Copy exactly the lines of the data below that run from the line holding "blue diamond: (27, 93) -> (36, 96), turned 70" through the line holding "purple triangle: (278, 116)", both ends included.

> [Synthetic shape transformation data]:

══════

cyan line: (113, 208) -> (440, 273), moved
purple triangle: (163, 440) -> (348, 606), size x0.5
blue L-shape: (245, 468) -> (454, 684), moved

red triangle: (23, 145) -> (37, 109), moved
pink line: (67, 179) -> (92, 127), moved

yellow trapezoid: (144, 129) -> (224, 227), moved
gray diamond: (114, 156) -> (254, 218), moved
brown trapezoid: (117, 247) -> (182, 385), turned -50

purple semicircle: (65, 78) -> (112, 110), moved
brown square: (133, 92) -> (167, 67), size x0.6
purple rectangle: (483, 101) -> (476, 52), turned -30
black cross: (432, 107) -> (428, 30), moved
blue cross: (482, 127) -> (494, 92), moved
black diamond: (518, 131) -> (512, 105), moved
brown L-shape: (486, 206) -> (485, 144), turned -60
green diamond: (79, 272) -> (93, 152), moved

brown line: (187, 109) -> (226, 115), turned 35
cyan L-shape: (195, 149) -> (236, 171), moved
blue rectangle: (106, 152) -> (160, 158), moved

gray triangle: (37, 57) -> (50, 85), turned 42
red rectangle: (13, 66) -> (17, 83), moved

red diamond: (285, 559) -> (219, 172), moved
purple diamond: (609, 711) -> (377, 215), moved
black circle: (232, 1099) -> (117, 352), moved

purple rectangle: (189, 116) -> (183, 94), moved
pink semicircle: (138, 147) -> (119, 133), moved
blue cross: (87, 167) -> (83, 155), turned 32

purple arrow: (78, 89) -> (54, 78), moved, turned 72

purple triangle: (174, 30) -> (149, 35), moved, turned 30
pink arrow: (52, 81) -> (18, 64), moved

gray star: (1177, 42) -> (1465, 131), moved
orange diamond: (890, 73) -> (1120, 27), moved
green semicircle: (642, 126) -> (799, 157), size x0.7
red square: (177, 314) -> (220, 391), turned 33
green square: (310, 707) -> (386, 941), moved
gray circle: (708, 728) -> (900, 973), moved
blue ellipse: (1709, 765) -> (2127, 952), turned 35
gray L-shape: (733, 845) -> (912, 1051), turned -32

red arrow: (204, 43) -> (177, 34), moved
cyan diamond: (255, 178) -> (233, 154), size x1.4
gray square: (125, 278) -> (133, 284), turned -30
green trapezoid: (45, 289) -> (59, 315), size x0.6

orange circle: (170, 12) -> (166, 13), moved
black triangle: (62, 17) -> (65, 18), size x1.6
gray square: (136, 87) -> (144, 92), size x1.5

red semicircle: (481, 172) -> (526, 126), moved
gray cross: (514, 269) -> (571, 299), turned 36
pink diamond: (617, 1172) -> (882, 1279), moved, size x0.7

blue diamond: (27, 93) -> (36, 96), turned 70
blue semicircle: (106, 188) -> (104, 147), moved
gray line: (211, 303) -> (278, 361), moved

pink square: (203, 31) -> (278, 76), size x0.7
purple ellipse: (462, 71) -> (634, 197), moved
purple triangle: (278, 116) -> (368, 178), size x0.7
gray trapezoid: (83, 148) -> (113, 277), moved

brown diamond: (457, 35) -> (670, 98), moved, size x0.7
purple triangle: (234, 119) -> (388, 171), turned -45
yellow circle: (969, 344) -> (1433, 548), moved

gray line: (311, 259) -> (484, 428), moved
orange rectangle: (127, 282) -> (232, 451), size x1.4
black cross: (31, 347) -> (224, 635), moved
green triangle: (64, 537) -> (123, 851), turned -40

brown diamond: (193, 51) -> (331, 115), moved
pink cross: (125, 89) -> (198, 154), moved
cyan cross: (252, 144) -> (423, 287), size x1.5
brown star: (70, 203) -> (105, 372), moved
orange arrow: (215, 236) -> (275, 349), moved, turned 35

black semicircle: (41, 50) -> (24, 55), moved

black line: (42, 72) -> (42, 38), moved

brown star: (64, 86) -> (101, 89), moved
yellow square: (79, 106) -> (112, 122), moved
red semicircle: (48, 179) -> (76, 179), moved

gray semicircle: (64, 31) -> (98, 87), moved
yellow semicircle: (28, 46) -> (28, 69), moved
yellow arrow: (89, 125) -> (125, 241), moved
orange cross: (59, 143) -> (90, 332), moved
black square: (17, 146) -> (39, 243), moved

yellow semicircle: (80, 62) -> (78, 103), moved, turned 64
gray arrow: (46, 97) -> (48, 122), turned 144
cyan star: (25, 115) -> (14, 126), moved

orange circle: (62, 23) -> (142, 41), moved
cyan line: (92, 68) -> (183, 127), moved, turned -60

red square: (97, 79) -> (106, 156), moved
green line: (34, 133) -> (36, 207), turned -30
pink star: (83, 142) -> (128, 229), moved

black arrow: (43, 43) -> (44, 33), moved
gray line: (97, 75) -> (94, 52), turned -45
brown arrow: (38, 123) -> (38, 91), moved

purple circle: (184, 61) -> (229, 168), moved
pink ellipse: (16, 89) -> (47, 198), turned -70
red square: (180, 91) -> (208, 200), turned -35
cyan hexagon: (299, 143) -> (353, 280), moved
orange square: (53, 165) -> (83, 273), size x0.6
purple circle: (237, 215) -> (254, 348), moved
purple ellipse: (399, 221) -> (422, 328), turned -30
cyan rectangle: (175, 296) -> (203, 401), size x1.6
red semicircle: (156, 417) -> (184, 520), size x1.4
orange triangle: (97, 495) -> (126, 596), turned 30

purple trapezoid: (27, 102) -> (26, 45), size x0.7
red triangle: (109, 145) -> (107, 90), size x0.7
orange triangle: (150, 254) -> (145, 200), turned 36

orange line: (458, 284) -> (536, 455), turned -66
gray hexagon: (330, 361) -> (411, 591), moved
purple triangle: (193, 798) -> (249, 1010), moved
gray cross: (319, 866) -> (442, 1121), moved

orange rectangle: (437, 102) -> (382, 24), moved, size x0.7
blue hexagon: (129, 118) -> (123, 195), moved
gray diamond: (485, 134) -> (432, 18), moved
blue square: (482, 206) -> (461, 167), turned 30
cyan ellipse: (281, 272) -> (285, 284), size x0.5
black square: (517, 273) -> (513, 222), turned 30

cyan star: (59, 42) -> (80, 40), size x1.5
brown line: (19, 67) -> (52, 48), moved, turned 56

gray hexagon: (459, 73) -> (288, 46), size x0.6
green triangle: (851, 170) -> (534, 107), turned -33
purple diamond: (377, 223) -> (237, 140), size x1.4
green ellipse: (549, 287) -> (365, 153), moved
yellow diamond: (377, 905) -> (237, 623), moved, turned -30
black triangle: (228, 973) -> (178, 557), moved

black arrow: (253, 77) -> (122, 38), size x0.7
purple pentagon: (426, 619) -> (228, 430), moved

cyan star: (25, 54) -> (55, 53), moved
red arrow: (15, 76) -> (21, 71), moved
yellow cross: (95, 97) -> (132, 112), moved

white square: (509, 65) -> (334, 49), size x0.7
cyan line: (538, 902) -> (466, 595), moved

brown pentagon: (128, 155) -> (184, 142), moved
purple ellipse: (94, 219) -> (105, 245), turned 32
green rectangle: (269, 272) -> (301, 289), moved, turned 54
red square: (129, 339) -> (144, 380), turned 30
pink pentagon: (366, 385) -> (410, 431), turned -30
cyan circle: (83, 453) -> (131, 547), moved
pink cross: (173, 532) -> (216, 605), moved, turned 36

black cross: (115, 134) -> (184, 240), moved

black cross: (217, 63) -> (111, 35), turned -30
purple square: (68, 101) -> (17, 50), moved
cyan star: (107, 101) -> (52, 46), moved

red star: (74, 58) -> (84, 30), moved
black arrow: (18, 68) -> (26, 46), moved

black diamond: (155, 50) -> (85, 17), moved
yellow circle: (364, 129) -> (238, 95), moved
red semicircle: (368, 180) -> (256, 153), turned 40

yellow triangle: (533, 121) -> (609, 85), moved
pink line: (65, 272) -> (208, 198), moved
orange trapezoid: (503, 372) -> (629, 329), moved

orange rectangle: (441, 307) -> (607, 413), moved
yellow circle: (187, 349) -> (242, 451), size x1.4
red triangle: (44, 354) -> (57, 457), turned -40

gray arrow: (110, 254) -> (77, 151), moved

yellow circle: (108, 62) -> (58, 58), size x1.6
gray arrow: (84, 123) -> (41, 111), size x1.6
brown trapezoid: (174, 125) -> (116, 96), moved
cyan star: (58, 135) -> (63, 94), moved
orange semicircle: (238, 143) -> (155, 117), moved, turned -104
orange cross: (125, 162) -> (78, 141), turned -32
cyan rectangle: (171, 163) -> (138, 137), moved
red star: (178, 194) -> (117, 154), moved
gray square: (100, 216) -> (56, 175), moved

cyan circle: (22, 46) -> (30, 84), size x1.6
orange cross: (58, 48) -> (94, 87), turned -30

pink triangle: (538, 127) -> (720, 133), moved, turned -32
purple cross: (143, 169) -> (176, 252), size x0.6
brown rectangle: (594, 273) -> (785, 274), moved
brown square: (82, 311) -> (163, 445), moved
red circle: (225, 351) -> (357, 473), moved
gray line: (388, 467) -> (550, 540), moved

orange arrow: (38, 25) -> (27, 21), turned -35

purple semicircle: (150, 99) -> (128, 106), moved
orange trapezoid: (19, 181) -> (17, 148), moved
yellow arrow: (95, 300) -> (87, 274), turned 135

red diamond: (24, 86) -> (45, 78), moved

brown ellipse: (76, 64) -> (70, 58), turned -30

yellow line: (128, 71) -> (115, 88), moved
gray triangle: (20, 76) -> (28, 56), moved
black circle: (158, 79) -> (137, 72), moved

══════

> [Solution for this exercise]:
blue diamond: (27, 93) -> (36, 96), turned 70
blue semicircle: (106, 188) -> (104, 147), moved
gray line: (211, 303) -> (278, 361), moved

pink square: (203, 31) -> (278, 76), size x0.7
purple ellipse: (462, 71) -> (634, 197), moved
purple triangle: (278, 116) -> (368, 178), size x0.7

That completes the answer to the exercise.